Stored records:
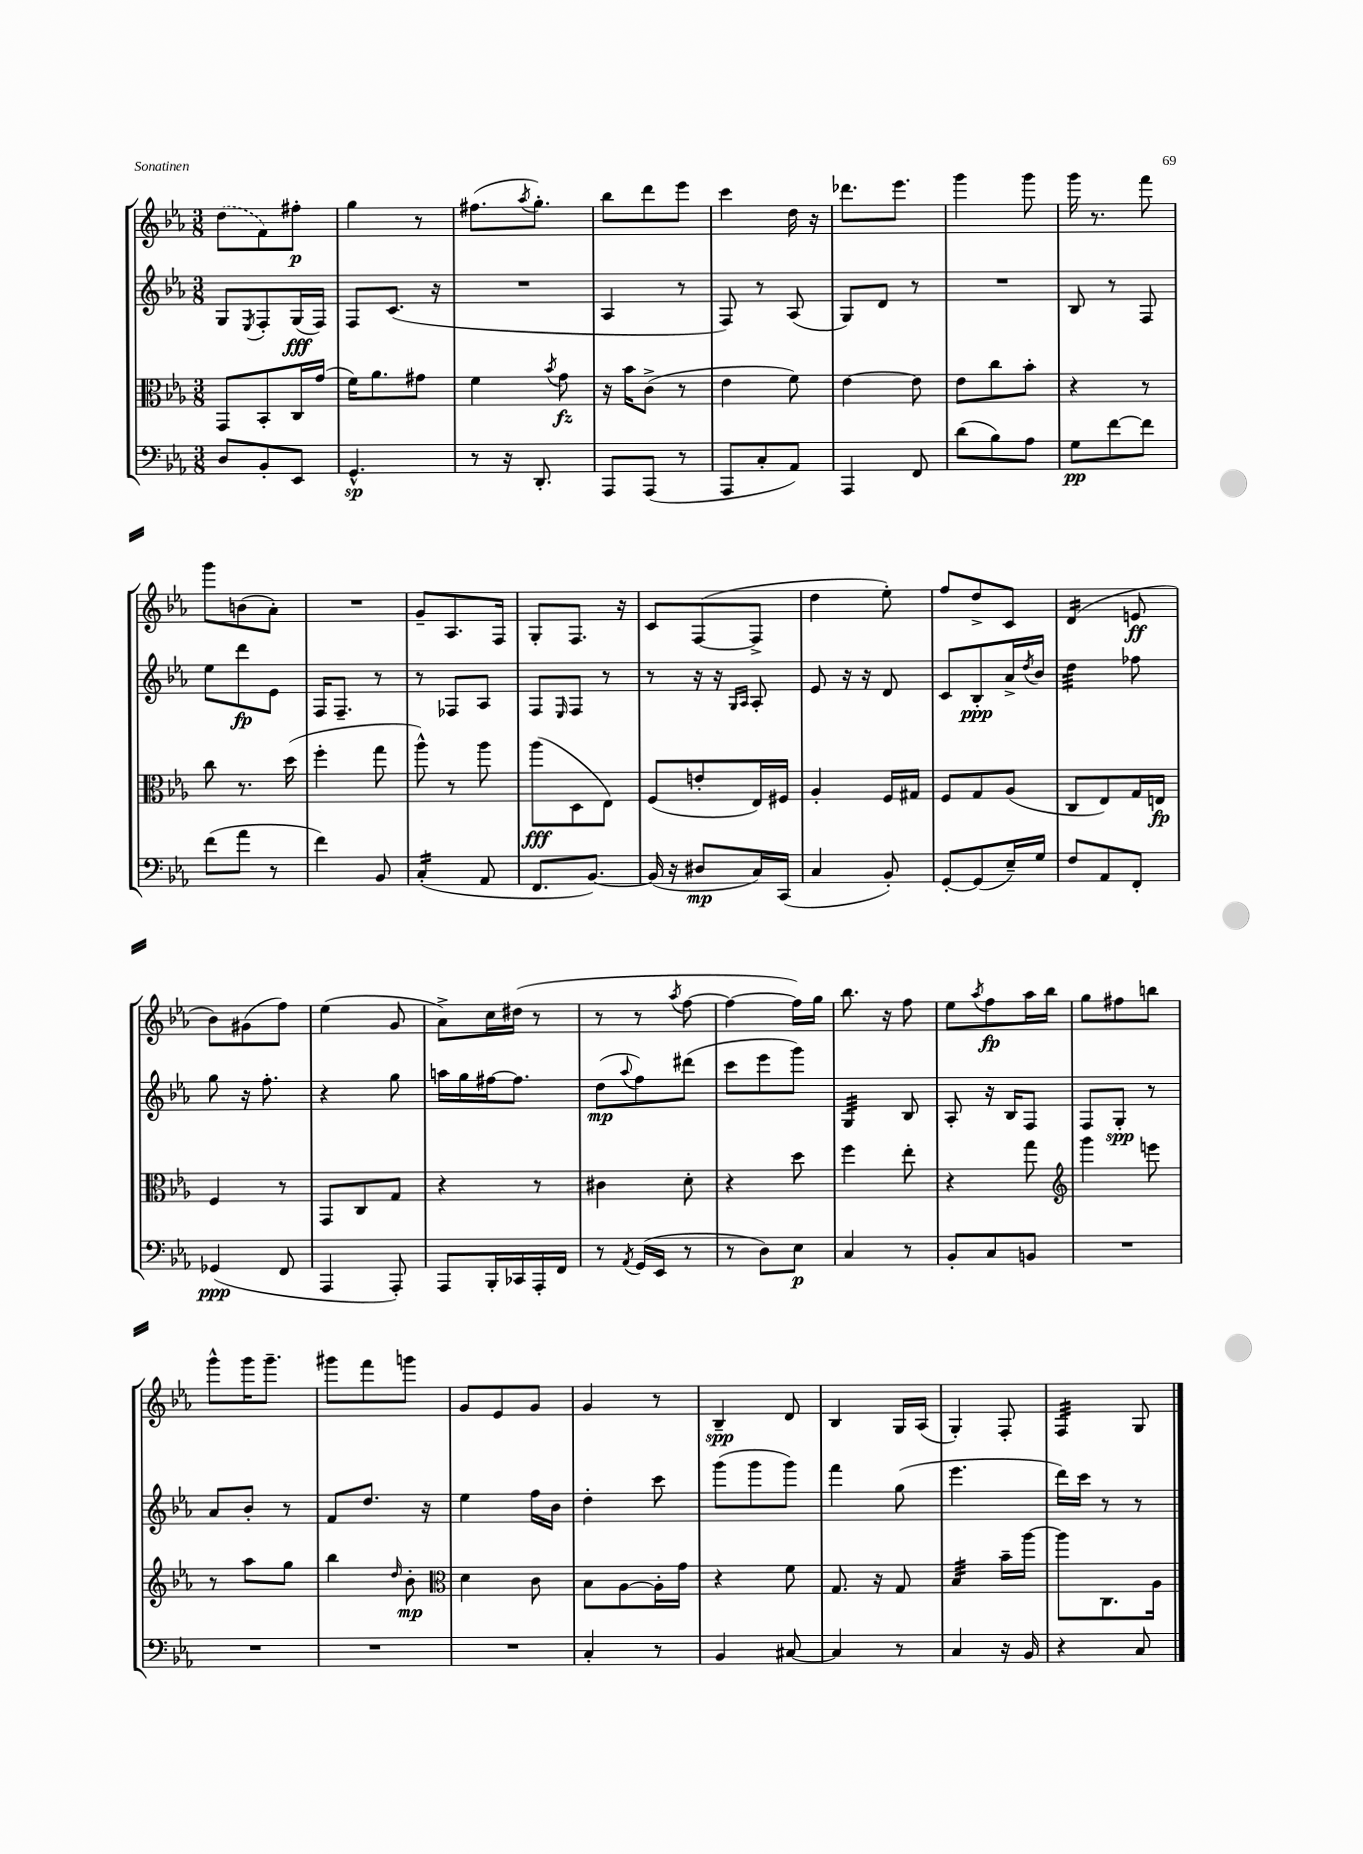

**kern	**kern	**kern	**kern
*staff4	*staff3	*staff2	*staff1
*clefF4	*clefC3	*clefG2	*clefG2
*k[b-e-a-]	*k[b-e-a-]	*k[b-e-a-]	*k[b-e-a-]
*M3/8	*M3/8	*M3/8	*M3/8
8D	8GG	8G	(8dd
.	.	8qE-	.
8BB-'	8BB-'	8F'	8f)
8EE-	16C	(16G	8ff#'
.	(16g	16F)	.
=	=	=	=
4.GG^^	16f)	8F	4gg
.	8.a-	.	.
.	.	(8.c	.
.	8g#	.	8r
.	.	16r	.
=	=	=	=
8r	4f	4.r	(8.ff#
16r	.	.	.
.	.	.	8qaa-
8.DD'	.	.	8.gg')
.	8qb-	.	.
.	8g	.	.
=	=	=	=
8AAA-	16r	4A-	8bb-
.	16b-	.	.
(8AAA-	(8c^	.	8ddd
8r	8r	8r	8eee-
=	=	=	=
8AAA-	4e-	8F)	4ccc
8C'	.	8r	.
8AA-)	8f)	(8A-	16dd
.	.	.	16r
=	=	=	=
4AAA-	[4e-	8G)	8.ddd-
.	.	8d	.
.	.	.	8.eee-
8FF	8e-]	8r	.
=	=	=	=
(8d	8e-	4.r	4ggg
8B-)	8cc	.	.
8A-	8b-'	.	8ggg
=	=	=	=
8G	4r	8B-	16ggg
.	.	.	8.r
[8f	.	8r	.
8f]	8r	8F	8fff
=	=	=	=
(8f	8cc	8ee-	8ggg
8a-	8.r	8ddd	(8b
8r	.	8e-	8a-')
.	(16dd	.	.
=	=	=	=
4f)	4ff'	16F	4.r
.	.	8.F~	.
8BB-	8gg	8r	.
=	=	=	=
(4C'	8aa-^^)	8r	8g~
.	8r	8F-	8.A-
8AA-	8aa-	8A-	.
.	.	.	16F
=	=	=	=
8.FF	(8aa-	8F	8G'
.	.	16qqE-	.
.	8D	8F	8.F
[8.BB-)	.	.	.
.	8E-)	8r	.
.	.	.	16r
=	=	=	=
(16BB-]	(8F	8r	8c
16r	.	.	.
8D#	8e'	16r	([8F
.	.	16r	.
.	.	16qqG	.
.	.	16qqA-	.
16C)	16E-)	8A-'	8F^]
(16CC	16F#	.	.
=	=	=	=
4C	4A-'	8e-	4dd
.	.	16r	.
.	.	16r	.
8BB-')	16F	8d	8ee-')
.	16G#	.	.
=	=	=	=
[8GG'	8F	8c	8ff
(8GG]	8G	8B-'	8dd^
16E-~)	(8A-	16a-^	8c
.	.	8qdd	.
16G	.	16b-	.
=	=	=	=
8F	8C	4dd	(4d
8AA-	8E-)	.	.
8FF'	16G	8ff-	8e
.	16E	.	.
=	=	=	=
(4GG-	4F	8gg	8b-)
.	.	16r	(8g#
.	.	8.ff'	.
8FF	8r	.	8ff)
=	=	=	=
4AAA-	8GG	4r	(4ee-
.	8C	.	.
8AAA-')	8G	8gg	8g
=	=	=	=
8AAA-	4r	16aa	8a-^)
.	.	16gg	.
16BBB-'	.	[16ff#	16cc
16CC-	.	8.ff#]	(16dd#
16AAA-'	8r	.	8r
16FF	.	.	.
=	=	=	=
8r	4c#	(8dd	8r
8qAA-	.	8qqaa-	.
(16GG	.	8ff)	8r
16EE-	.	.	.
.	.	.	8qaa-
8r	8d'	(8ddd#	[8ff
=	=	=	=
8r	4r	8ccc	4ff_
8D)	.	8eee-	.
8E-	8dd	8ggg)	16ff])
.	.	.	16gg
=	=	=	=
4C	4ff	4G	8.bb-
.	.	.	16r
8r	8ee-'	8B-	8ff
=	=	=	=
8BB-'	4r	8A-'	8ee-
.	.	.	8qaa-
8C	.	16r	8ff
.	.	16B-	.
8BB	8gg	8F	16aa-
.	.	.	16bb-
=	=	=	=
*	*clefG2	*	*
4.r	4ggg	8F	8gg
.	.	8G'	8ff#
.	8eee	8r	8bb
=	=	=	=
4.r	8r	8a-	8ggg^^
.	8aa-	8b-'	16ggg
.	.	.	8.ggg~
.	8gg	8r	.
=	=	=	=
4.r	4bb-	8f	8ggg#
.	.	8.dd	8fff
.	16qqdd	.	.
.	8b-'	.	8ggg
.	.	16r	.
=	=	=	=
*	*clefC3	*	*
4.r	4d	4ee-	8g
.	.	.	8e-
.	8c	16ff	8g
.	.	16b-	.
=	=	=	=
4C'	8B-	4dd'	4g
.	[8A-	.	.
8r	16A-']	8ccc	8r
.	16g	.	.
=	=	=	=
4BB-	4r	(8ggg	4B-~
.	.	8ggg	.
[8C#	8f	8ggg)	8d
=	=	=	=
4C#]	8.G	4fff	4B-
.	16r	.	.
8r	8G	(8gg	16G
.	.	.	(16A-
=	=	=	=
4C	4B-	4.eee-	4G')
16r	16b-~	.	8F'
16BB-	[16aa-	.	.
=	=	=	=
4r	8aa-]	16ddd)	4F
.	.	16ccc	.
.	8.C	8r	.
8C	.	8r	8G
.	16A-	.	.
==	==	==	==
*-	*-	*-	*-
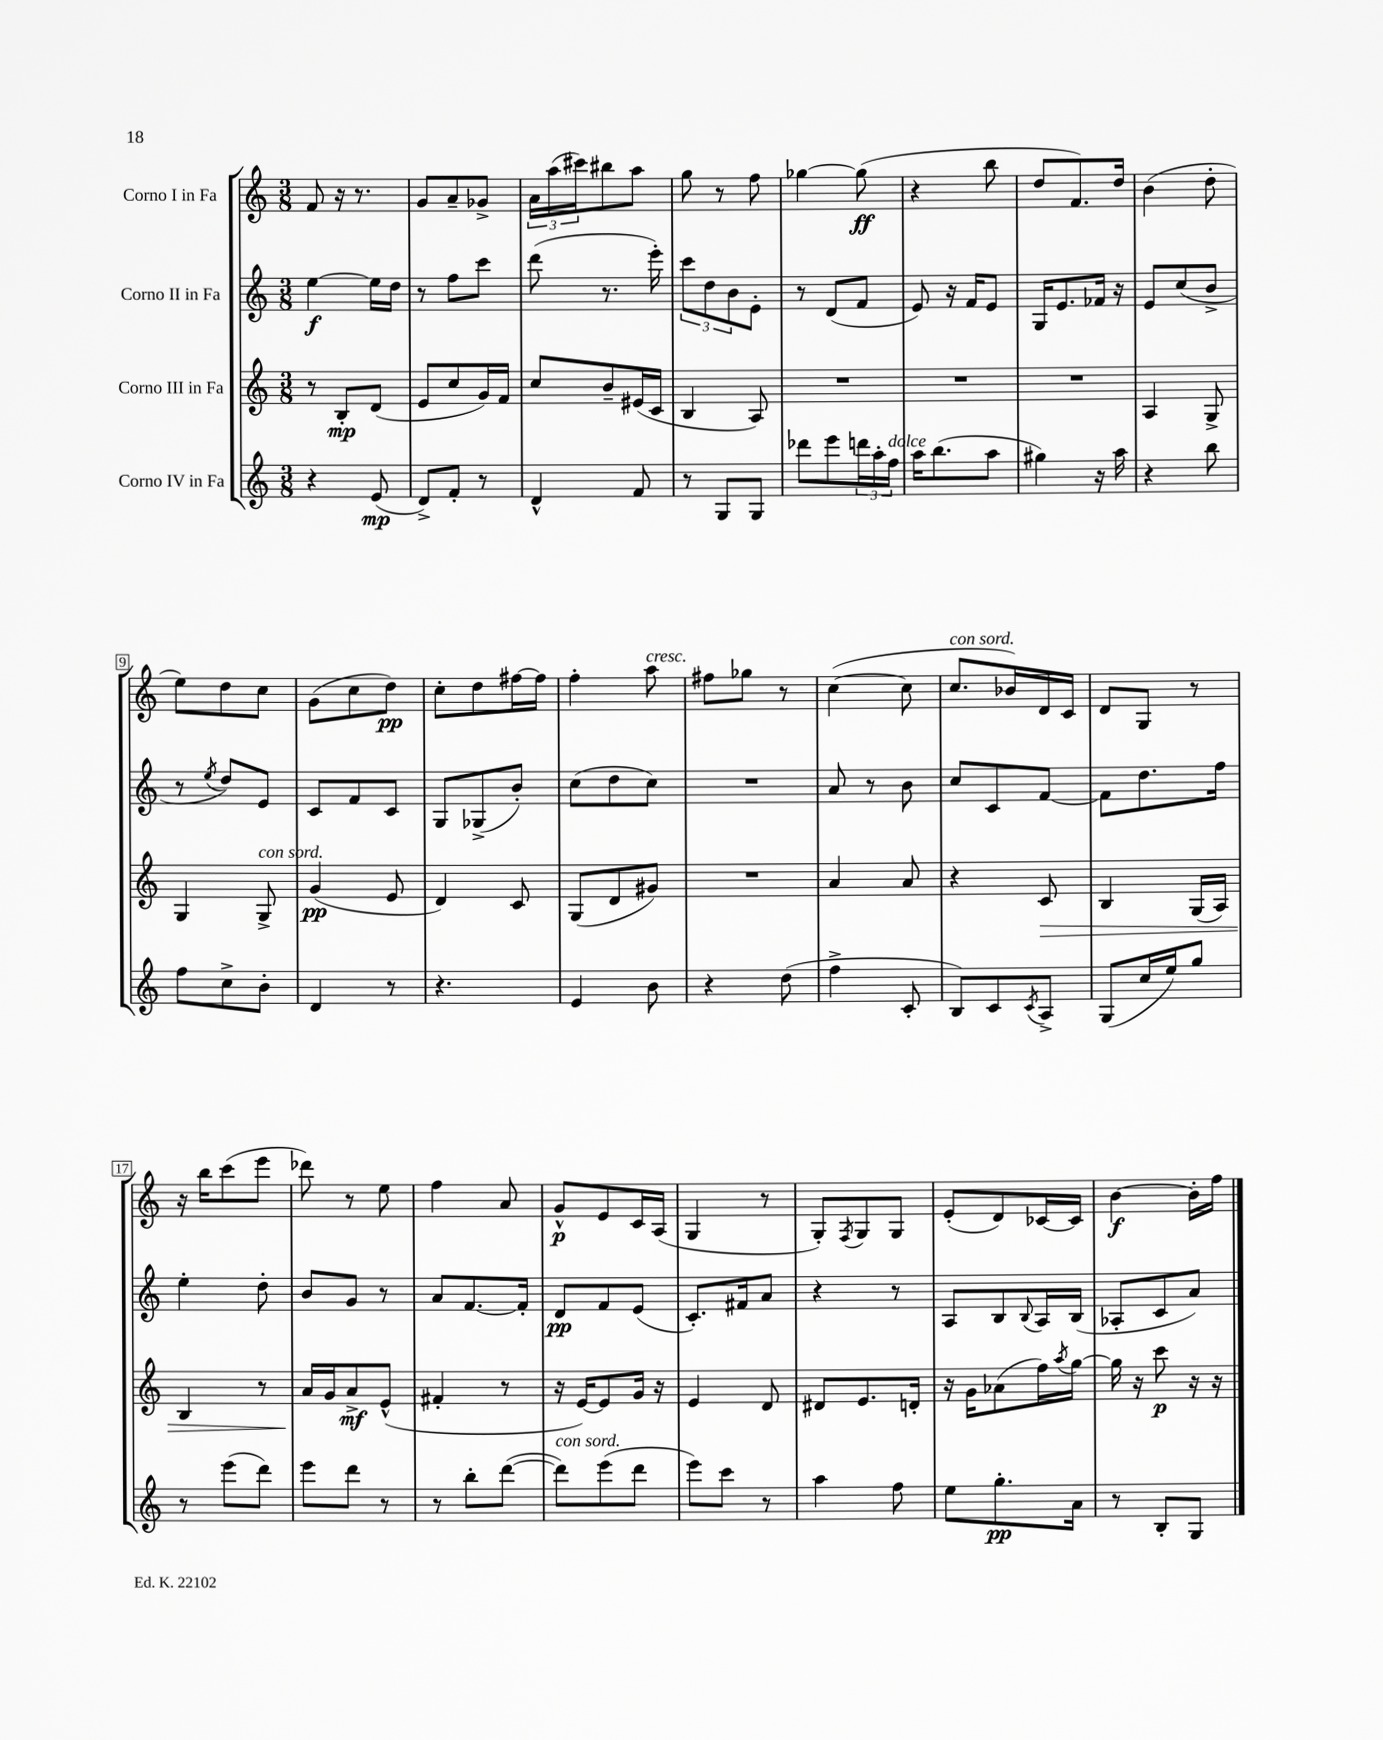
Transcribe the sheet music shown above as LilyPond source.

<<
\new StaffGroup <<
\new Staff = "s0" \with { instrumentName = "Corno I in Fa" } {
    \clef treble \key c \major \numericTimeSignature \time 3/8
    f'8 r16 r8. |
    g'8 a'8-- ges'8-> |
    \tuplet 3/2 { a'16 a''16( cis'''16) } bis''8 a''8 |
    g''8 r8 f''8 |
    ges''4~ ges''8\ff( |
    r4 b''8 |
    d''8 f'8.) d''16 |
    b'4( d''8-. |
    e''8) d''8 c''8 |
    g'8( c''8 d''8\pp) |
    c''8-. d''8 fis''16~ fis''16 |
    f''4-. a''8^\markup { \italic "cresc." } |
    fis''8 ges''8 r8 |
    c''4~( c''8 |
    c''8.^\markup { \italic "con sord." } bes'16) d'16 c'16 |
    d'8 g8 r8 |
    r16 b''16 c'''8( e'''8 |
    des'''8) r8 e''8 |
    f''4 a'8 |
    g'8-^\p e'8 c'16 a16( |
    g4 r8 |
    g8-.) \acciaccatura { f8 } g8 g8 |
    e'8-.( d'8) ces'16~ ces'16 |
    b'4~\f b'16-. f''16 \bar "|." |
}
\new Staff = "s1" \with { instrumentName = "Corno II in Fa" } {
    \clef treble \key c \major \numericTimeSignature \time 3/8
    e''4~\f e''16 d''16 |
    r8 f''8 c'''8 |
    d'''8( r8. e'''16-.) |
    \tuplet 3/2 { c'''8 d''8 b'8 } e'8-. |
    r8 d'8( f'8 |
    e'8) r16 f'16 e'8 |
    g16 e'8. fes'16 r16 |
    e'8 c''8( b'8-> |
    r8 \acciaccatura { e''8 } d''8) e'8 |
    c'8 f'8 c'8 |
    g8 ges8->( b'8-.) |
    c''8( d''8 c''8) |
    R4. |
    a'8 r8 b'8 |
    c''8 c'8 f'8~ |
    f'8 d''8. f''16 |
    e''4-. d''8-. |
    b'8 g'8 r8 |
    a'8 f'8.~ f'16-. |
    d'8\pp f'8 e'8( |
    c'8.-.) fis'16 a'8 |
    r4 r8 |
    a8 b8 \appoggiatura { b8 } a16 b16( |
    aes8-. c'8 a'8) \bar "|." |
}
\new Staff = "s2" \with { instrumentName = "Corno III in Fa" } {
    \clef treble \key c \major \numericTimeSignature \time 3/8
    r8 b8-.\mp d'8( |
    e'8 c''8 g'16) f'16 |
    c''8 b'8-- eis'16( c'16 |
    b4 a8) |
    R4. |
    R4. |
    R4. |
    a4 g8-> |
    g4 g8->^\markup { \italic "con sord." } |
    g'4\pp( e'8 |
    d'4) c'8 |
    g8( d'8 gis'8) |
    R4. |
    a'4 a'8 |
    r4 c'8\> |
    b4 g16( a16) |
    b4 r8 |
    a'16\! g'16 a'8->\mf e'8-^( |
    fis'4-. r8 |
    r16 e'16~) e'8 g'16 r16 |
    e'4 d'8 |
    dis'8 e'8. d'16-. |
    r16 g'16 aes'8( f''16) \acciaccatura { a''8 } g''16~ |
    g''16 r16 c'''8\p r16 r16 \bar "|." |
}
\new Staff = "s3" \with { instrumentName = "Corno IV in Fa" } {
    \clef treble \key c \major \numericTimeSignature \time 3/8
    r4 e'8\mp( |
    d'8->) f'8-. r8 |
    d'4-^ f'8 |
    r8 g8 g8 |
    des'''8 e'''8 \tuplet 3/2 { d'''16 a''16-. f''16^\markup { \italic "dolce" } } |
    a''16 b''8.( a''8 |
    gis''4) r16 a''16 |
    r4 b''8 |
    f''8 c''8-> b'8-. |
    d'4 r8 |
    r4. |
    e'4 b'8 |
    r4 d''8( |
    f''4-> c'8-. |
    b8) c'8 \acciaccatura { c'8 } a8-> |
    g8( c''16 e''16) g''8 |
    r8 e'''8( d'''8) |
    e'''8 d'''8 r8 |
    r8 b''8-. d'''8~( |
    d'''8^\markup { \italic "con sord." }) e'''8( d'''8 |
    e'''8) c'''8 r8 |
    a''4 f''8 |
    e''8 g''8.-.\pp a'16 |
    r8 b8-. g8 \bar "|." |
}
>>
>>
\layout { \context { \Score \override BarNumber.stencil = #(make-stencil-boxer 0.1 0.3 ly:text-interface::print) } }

### EXERCISE BRIEF
Which lines contain the string "acciaccatura"? Collect each of them.

### WRITTEN SOLUTION
    g8-.) \acciaccatura { f8 } g8 g8 |
    r8 \acciaccatura { e''8 } d''8) e'8 |
    r16 g'16 aes'8( f''16) \acciaccatura { a''8 } g''16~ |
    b8) c'8 \acciaccatura { c'8 } a8-> |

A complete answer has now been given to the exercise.